_Task instructions_:
Search the data for the string "none" and copy each line in which it appears.
┌────────
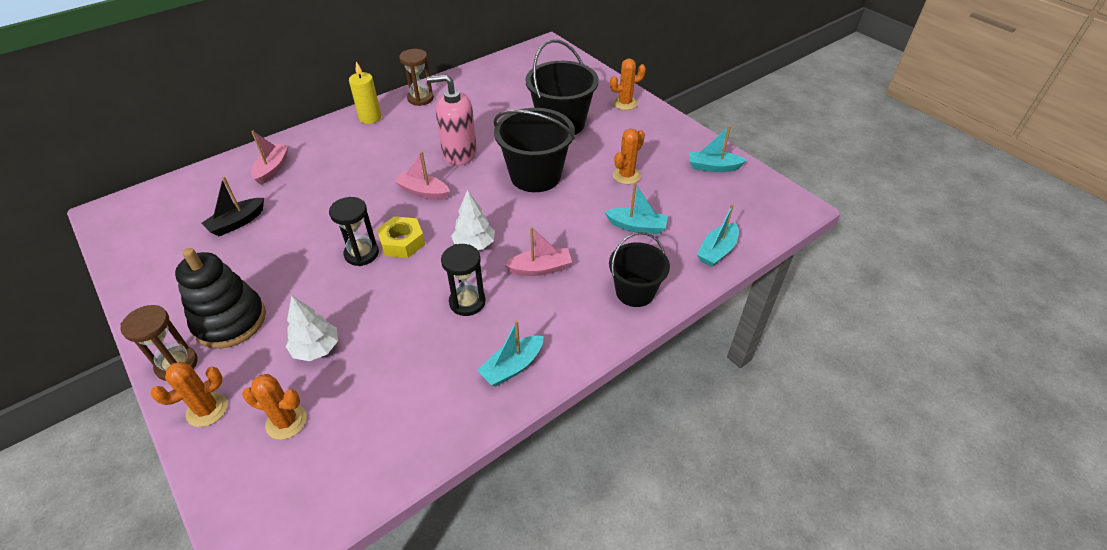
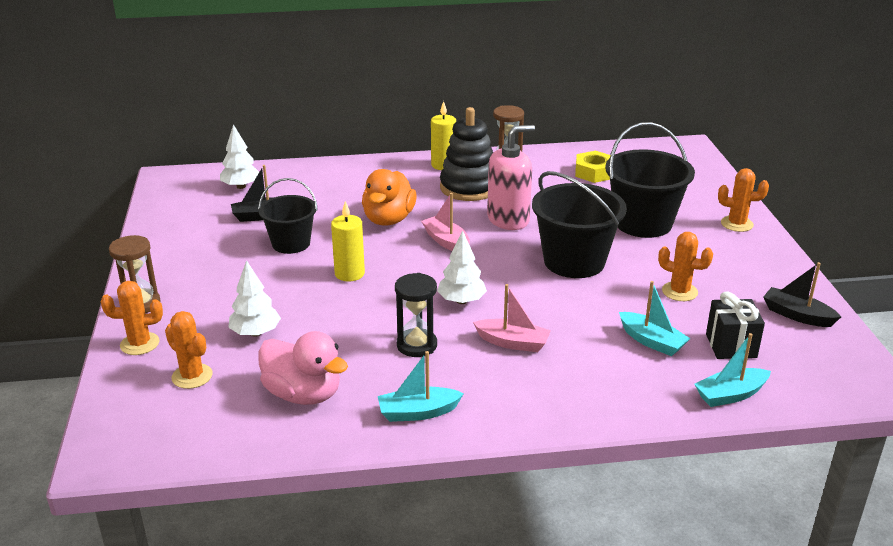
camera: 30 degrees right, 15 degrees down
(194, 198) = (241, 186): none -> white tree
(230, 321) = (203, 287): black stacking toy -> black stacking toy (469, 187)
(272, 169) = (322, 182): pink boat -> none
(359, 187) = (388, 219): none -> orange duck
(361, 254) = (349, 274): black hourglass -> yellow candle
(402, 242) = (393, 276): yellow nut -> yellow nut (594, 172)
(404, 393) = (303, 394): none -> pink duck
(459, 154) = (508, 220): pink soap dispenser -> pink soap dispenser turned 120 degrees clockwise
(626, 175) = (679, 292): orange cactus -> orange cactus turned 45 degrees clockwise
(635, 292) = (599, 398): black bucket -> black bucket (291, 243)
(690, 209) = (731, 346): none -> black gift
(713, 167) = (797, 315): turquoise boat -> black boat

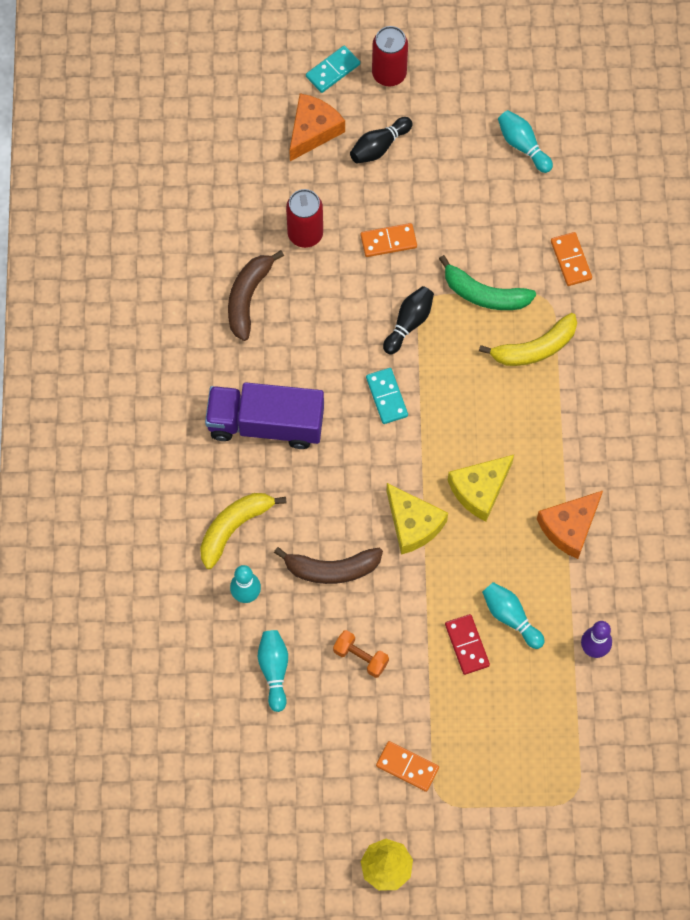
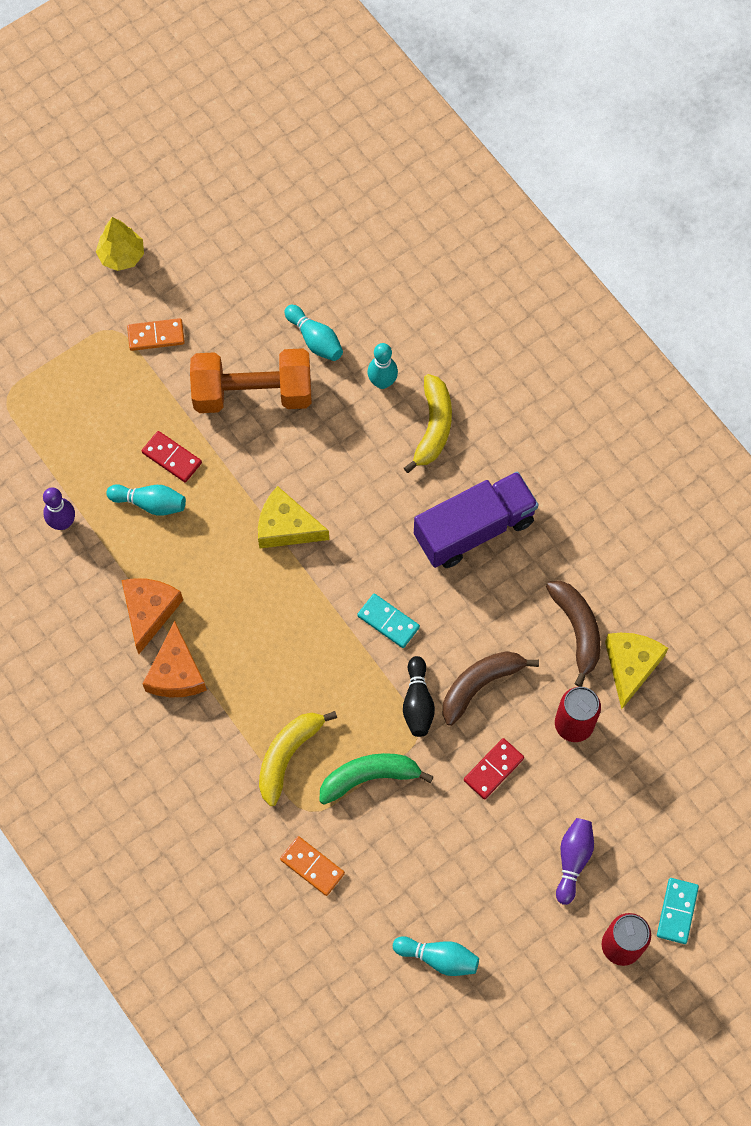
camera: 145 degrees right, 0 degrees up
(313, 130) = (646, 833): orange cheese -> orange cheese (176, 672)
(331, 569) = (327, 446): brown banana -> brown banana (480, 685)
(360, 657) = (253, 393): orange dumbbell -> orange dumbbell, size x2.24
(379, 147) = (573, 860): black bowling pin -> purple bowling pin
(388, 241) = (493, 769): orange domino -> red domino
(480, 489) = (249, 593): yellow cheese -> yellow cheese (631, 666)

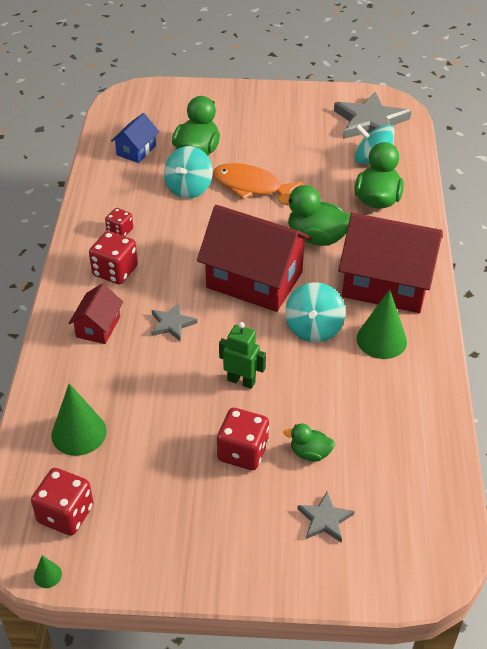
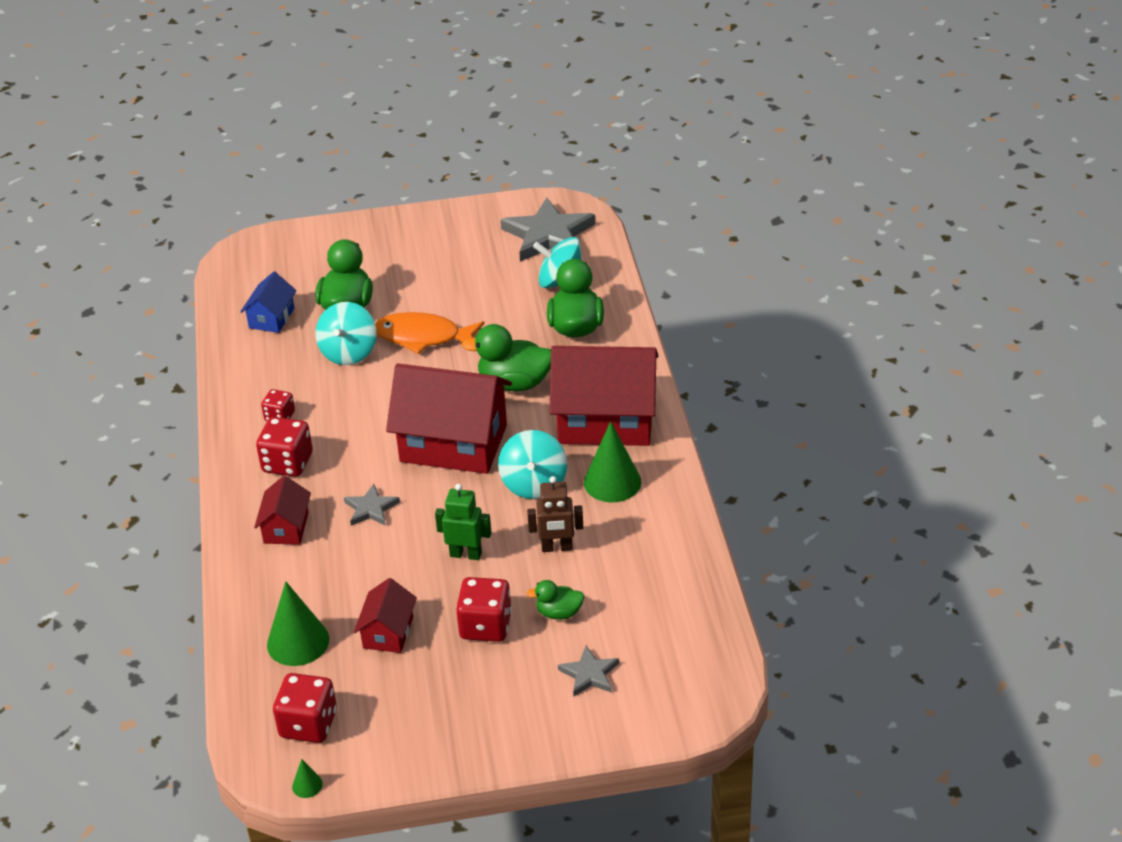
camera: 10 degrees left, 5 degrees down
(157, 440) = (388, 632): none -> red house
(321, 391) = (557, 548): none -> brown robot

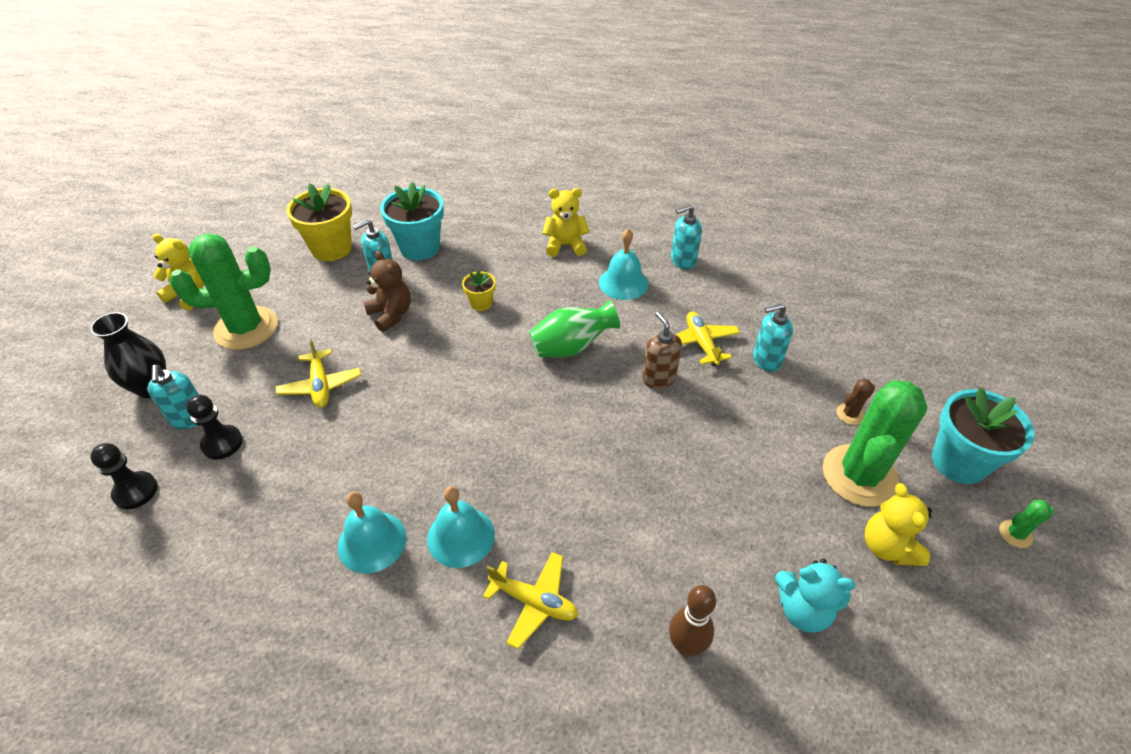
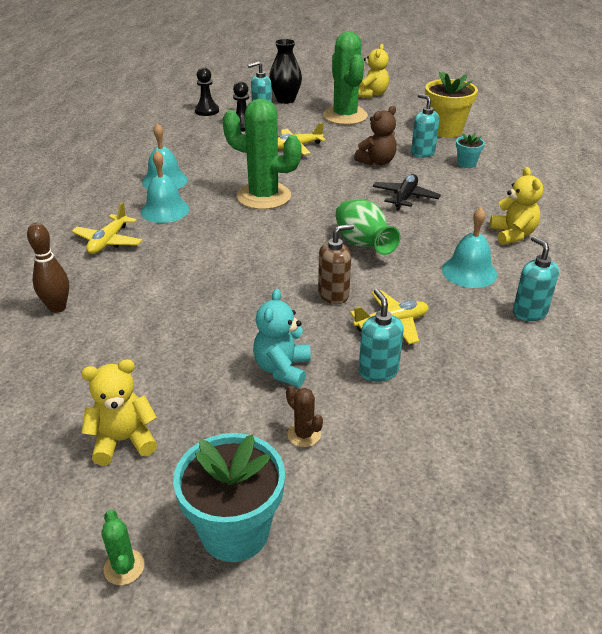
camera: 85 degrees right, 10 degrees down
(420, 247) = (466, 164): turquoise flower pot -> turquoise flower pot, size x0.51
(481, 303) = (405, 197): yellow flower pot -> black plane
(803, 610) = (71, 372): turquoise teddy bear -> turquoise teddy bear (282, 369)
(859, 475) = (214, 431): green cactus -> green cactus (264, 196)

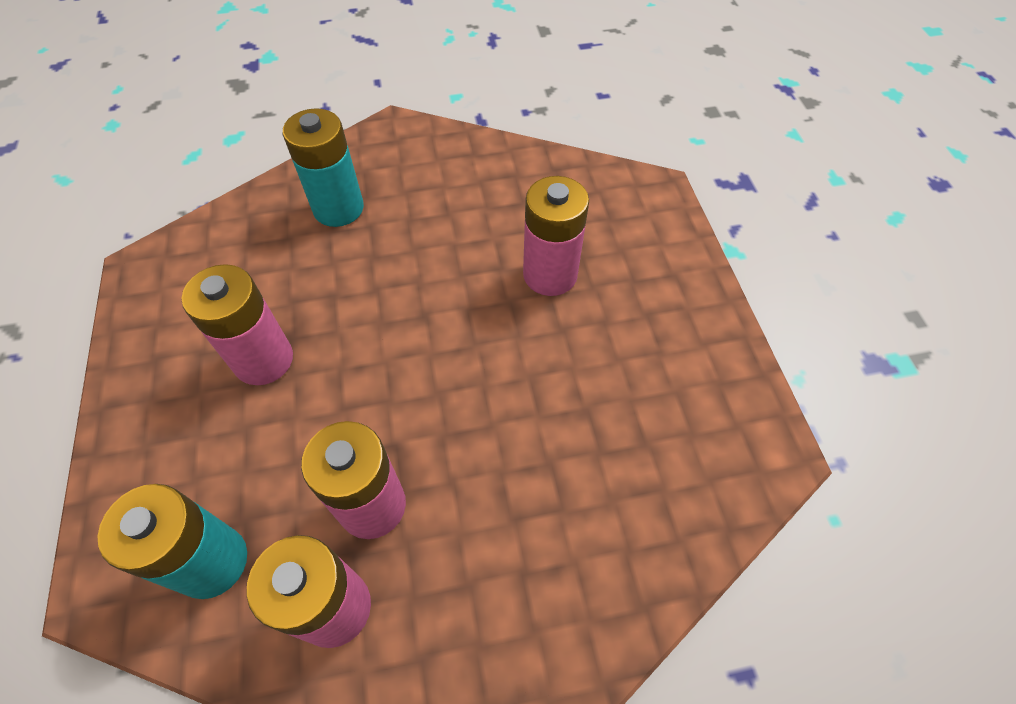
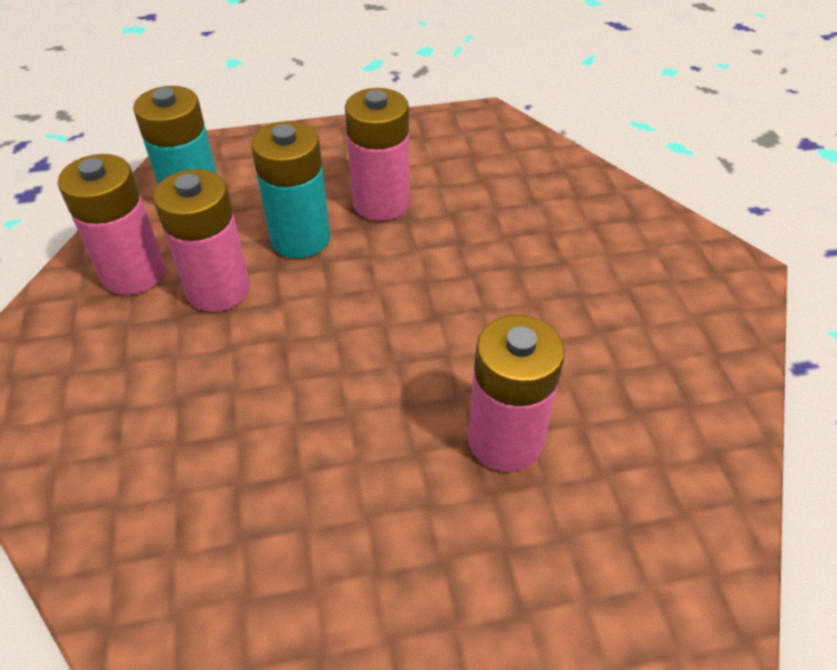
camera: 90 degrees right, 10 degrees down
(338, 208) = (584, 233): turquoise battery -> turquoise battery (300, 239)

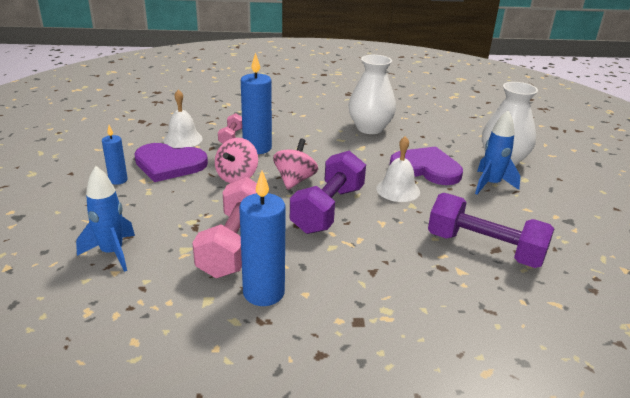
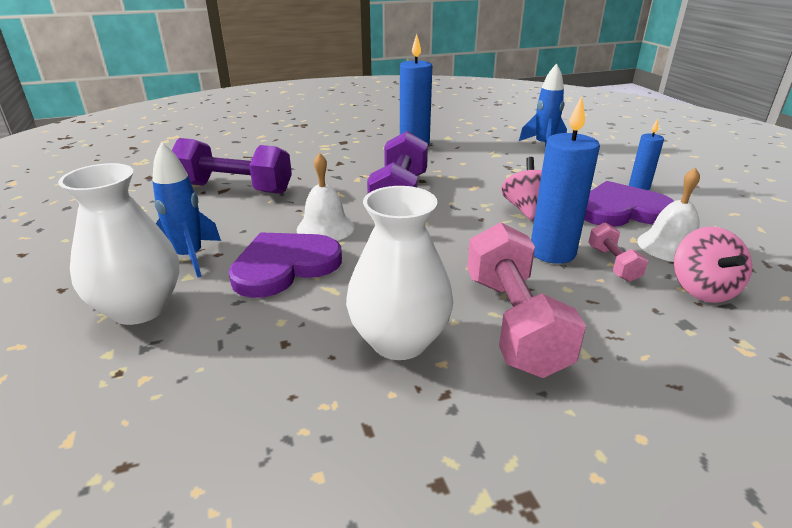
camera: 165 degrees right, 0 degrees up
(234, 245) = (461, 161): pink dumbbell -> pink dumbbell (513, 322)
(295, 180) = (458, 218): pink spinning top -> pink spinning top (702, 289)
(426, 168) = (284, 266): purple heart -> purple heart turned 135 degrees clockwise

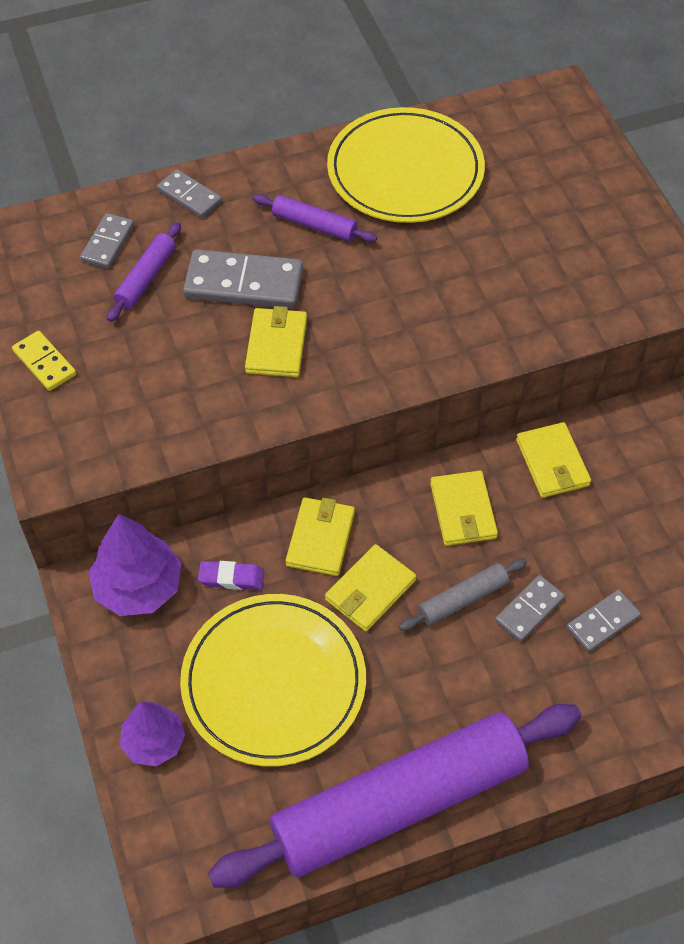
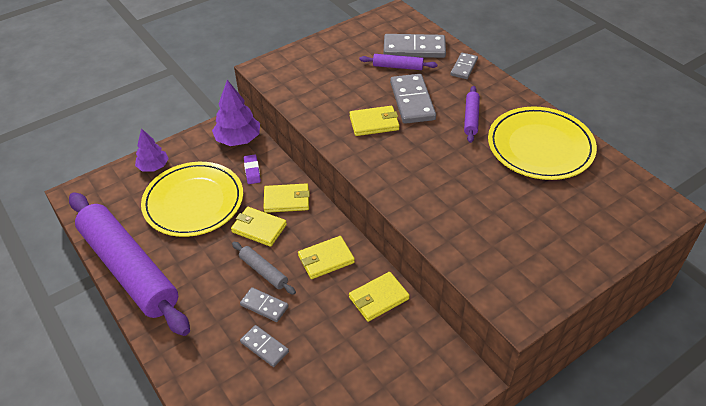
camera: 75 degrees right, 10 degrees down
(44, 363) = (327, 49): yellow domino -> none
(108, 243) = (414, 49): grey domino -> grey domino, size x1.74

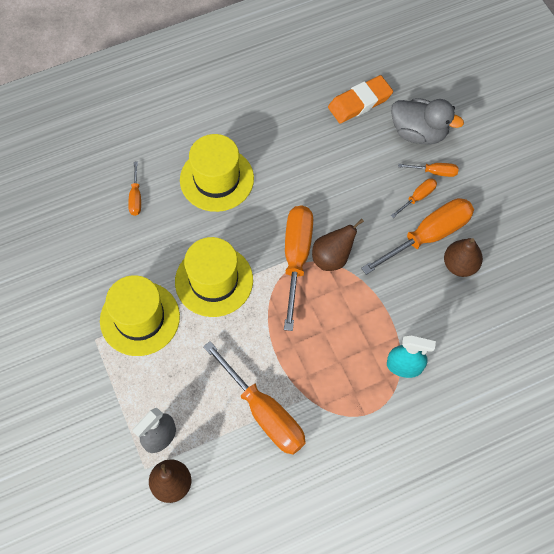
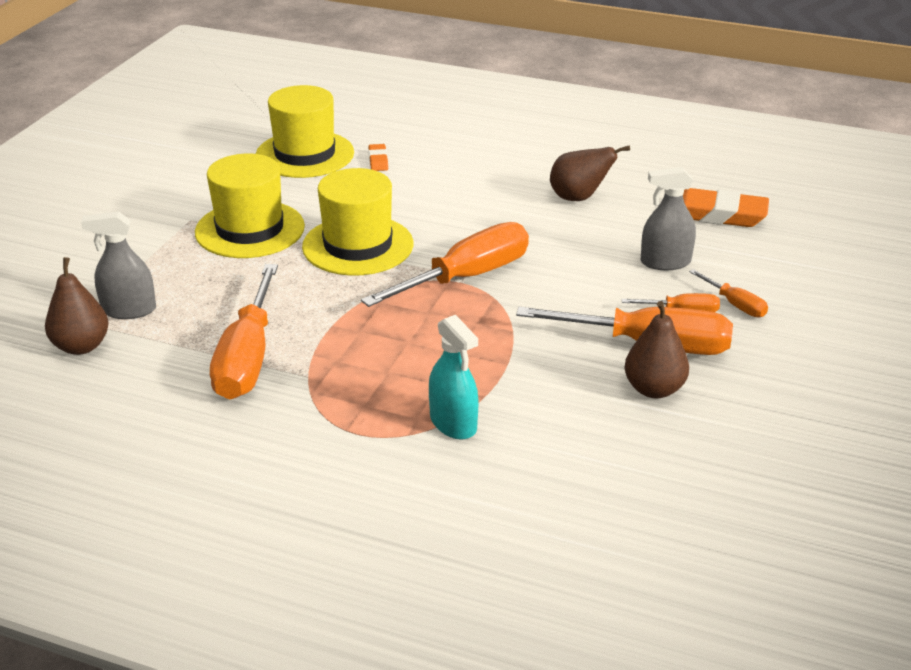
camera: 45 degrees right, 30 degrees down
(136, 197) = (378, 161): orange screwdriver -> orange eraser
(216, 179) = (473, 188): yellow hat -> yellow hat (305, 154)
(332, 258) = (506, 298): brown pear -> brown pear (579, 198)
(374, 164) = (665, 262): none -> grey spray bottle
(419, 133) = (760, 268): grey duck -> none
└────────
_Task output_:
(194, 198) = (241, 186): none -> white tree
(272, 169) = (322, 182): pink boat -> none
(359, 187) = (388, 219): none -> orange duck
(404, 393) = (303, 394): none -> pink duck
(690, 209) = (731, 346): none -> black gift
(157, 440) = (388, 632): none -> red house
(321, 391) = (557, 548): none -> brown robot
(44, 363) = (327, 49): yellow domino -> none
(374, 164) = (665, 262): none -> grey spray bottle
(419, 133) = (760, 268): grey duck -> none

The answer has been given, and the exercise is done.